**WORK ORDER:**
Line by line, retype the data exactly as it is given.

**RECORDS PROVIDED:**

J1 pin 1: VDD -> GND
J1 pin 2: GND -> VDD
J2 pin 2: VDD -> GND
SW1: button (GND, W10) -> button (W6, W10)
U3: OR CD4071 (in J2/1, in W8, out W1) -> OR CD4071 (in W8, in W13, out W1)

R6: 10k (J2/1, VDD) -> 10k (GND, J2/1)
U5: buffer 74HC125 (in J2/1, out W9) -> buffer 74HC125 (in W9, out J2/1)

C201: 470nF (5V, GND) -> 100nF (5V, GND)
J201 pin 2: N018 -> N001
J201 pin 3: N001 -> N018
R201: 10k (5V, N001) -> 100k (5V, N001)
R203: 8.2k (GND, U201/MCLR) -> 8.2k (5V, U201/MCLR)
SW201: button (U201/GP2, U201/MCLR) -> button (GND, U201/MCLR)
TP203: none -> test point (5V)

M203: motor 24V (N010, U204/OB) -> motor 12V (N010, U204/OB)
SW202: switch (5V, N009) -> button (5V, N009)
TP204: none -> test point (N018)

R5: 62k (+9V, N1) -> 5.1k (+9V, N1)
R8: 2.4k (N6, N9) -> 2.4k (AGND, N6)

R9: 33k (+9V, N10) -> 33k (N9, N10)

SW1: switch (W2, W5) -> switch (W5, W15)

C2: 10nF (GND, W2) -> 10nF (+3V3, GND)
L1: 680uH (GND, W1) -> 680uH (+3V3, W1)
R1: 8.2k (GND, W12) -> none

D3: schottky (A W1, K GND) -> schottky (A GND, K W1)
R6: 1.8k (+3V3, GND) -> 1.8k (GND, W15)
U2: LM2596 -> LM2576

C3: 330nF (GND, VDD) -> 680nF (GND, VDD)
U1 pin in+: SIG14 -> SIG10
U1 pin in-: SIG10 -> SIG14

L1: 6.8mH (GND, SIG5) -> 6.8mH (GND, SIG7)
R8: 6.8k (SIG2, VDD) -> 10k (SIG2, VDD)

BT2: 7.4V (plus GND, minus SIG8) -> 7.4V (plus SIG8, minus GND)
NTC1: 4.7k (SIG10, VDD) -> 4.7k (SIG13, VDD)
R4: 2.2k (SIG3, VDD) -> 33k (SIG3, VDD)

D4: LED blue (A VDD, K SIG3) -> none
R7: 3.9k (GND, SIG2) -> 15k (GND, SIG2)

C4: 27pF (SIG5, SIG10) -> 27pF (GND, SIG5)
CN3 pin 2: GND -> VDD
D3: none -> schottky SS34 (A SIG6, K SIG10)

**EXERCISE ANSWER:**
J1 pin 1: VDD -> GND
J1 pin 2: GND -> VDD
J2 pin 2: VDD -> GND
SW1: button (GND, W10) -> button (W6, W10)
U3: OR CD4071 (in J2/1, in W8, out W1) -> OR CD4071 (in W8, in W13, out W1)

R6: 10k (J2/1, VDD) -> 10k (GND, J2/1)
U5: buffer 74HC125 (in J2/1, out W9) -> buffer 74HC125 (in W9, out J2/1)

C201: 470nF (5V, GND) -> 100nF (5V, GND)
J201 pin 2: N018 -> N001
J201 pin 3: N001 -> N018
R201: 10k (5V, N001) -> 100k (5V, N001)
R203: 8.2k (GND, U201/MCLR) -> 8.2k (5V, U201/MCLR)
SW201: button (U201/GP2, U201/MCLR) -> button (GND, U201/MCLR)
TP203: none -> test point (5V)

M203: motor 24V (N010, U204/OB) -> motor 12V (N010, U204/OB)
SW202: switch (5V, N009) -> button (5V, N009)
TP204: none -> test point (N018)

R5: 62k (+9V, N1) -> 5.1k (+9V, N1)
R8: 2.4k (N6, N9) -> 2.4k (AGND, N6)

R9: 33k (+9V, N10) -> 33k (N9, N10)

SW1: switch (W2, W5) -> switch (W5, W15)

C2: 10nF (GND, W2) -> 10nF (+3V3, GND)
L1: 680uH (GND, W1) -> 680uH (+3V3, W1)
R1: 8.2k (GND, W12) -> none

D3: schottky (A W1, K GND) -> schottky (A GND, K W1)
R6: 1.8k (+3V3, GND) -> 1.8k (GND, W15)
U2: LM2596 -> LM2576

C3: 330nF (GND, VDD) -> 680nF (GND, VDD)
U1 pin in+: SIG14 -> SIG10
U1 pin in-: SIG10 -> SIG14

L1: 6.8mH (GND, SIG5) -> 6.8mH (GND, SIG7)
R8: 6.8k (SIG2, VDD) -> 10k (SIG2, VDD)

BT2: 7.4V (plus GND, minus SIG8) -> 7.4V (plus SIG8, minus GND)
NTC1: 4.7k (SIG10, VDD) -> 4.7k (SIG13, VDD)
R4: 2.2k (SIG3, VDD) -> 33k (SIG3, VDD)

D4: LED blue (A VDD, K SIG3) -> none
R7: 3.9k (GND, SIG2) -> 15k (GND, SIG2)

C4: 27pF (SIG5, SIG10) -> 27pF (GND, SIG5)
CN3 pin 2: GND -> VDD
D3: none -> schottky SS34 (A SIG6, K SIG10)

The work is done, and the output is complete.